Problem to solve:
Could you set down the listing below exactly and omit its images?

Record excerpts:
- - -
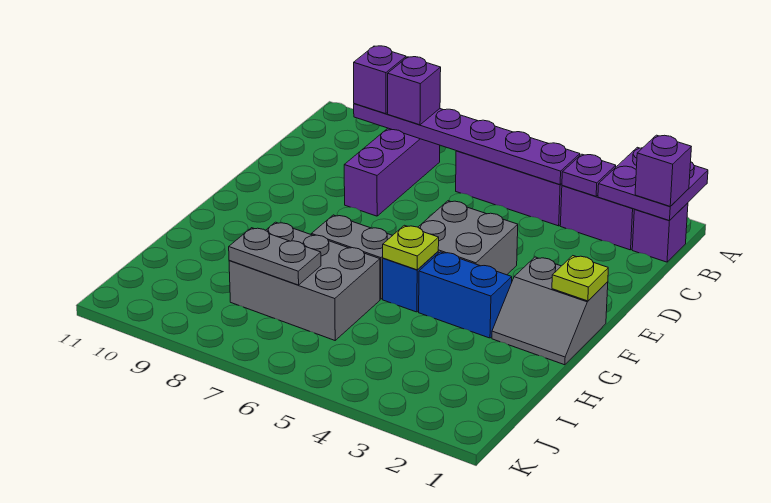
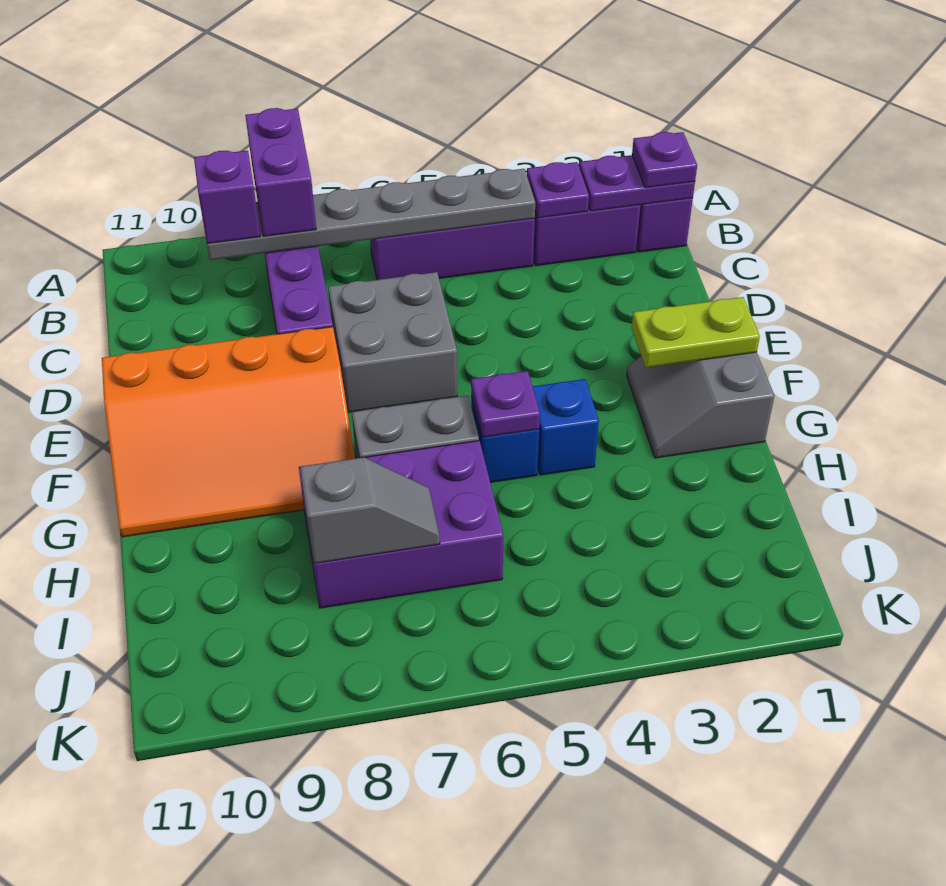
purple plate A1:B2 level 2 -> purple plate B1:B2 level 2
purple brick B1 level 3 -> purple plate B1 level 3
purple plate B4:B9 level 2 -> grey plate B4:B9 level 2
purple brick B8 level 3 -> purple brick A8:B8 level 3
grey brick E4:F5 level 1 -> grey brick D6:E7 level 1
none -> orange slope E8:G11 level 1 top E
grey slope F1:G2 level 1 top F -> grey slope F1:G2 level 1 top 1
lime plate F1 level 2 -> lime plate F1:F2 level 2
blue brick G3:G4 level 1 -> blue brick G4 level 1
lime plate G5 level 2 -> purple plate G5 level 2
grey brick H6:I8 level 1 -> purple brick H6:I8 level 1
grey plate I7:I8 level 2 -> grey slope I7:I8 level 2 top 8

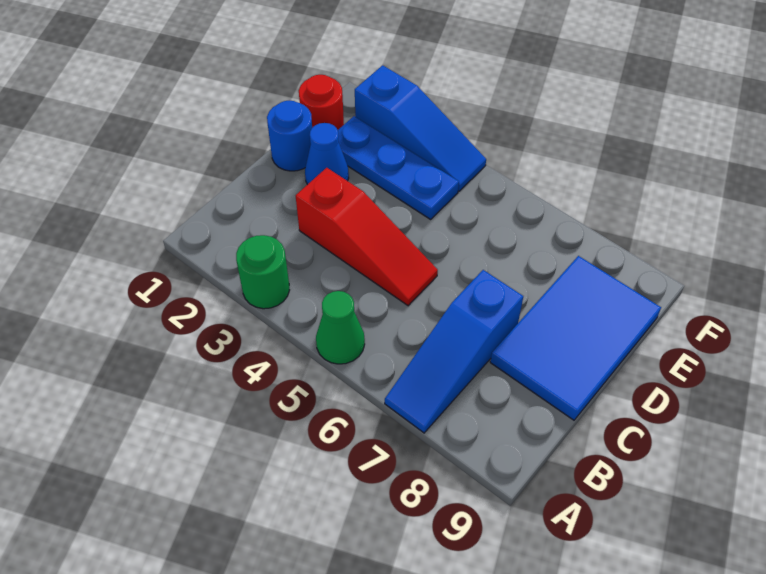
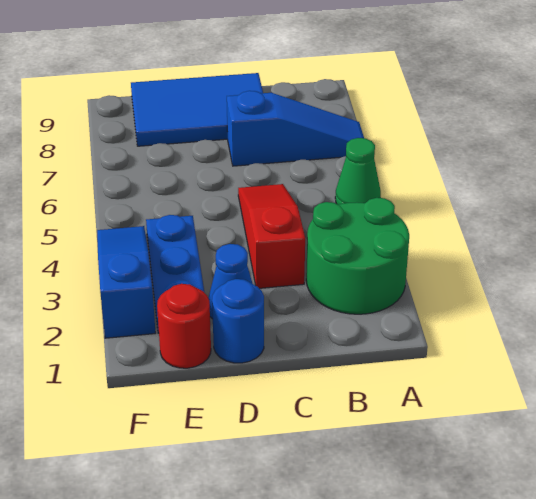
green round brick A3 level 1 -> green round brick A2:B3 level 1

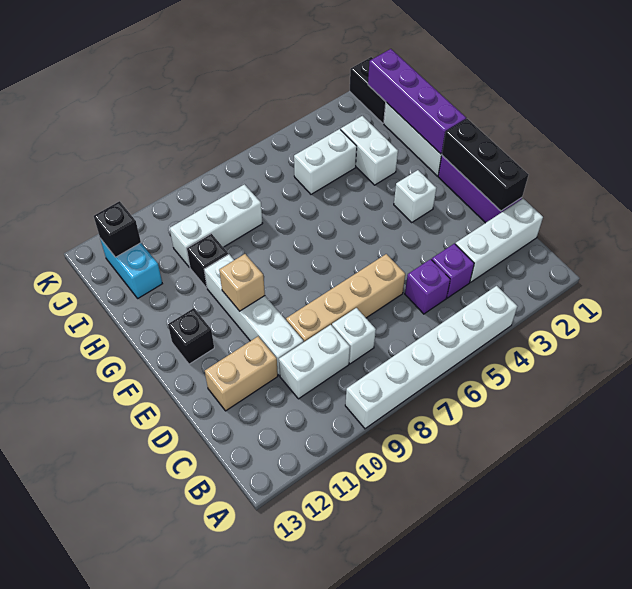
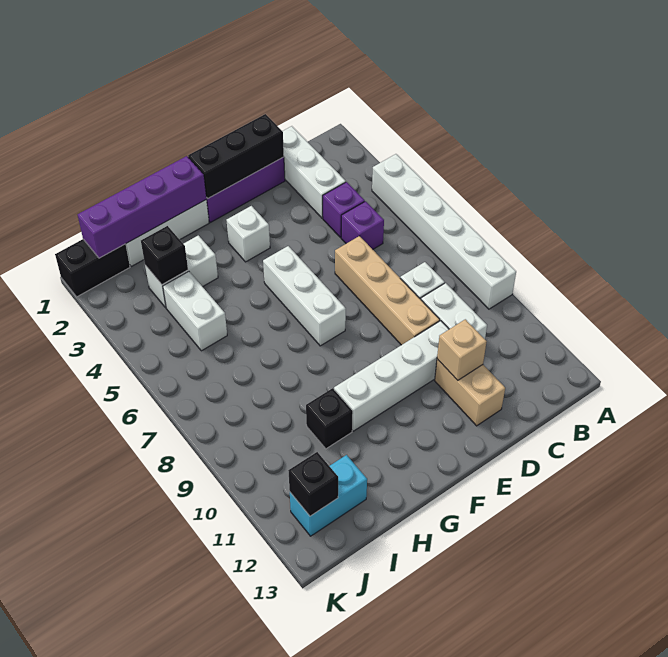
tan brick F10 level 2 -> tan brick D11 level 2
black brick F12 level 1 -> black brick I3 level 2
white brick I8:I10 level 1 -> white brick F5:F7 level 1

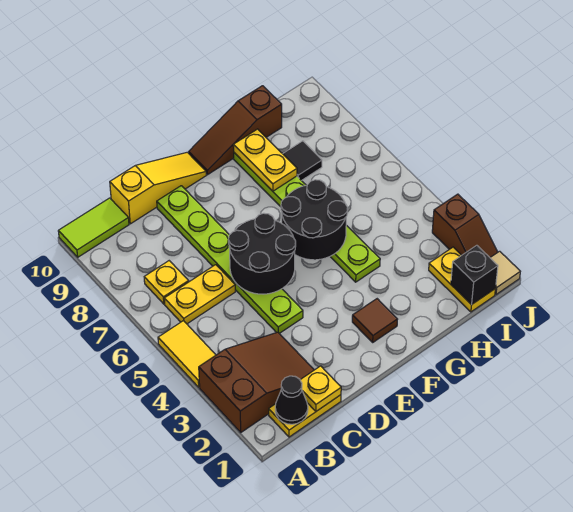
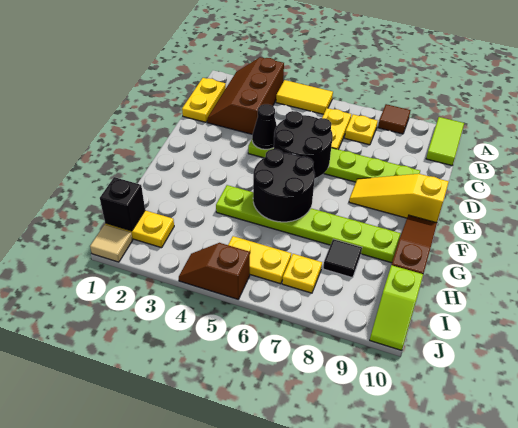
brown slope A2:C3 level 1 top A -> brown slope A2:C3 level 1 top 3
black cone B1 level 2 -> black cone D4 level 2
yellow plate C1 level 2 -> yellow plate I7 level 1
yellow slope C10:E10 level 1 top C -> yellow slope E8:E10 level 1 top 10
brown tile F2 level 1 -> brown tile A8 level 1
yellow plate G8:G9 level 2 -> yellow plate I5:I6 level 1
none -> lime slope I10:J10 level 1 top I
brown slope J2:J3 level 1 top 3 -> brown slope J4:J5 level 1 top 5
- - -
Exercise solution:
purple plate A1:B2 level 2 -> purple plate B1:B2 level 2
purple brick B1 level 3 -> purple plate B1 level 3
purple plate B4:B9 level 2 -> grey plate B4:B9 level 2
purple brick B8 level 3 -> purple brick A8:B8 level 3
grey brick E4:F5 level 1 -> grey brick D6:E7 level 1
none -> orange slope E8:G11 level 1 top E
grey slope F1:G2 level 1 top F -> grey slope F1:G2 level 1 top 1
lime plate F1 level 2 -> lime plate F1:F2 level 2
blue brick G3:G4 level 1 -> blue brick G4 level 1
lime plate G5 level 2 -> purple plate G5 level 2
grey brick H6:I8 level 1 -> purple brick H6:I8 level 1
grey plate I7:I8 level 2 -> grey slope I7:I8 level 2 top 8

green round brick A3 level 1 -> green round brick A2:B3 level 1

tan brick F10 level 2 -> tan brick D11 level 2
black brick F12 level 1 -> black brick I3 level 2
white brick I8:I10 level 1 -> white brick F5:F7 level 1

brown slope A2:C3 level 1 top A -> brown slope A2:C3 level 1 top 3
black cone B1 level 2 -> black cone D4 level 2
yellow plate C1 level 2 -> yellow plate I7 level 1
yellow slope C10:E10 level 1 top C -> yellow slope E8:E10 level 1 top 10
brown tile F2 level 1 -> brown tile A8 level 1
yellow plate G8:G9 level 2 -> yellow plate I5:I6 level 1
none -> lime slope I10:J10 level 1 top I
brown slope J2:J3 level 1 top 3 -> brown slope J4:J5 level 1 top 5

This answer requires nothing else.